→ SOURCE MATERIAL:
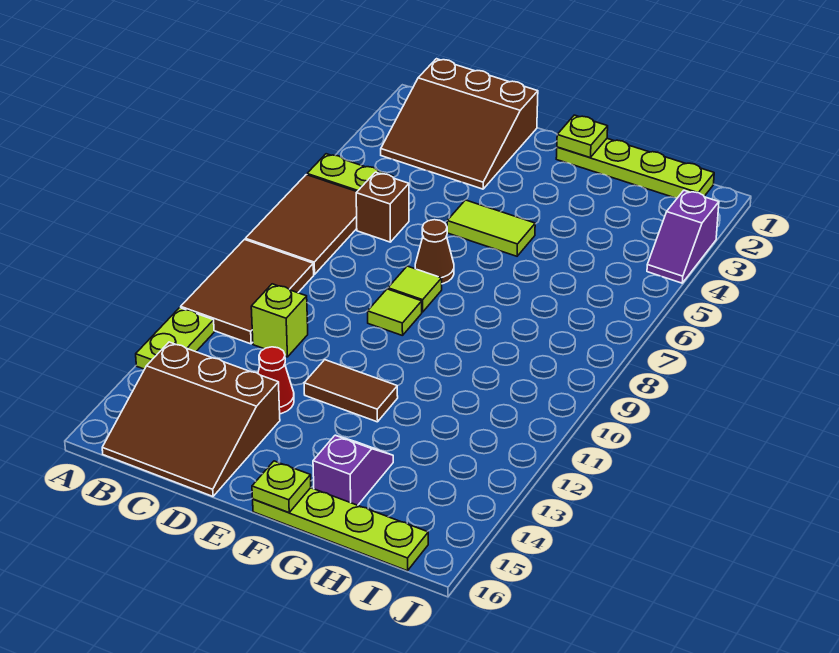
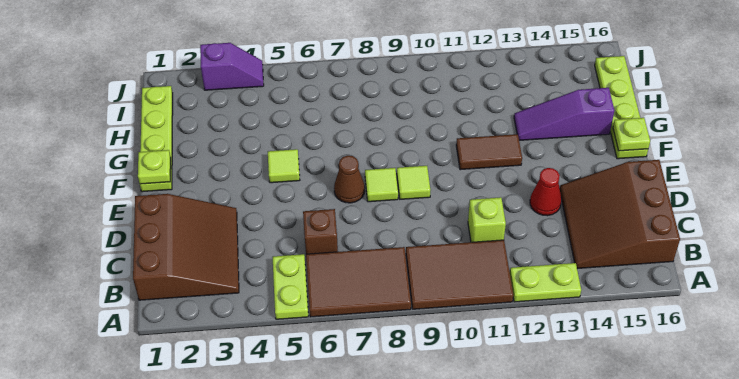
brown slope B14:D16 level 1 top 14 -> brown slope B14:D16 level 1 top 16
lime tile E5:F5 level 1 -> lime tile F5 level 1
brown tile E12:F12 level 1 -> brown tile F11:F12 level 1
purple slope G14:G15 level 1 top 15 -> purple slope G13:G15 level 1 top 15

→ EXERCISE OBJECTIVE: A line counts if it holds the word "brown". Work out how many lines in the listing count, and give only that number.

→ REPLY TO THE EXERCISE: 2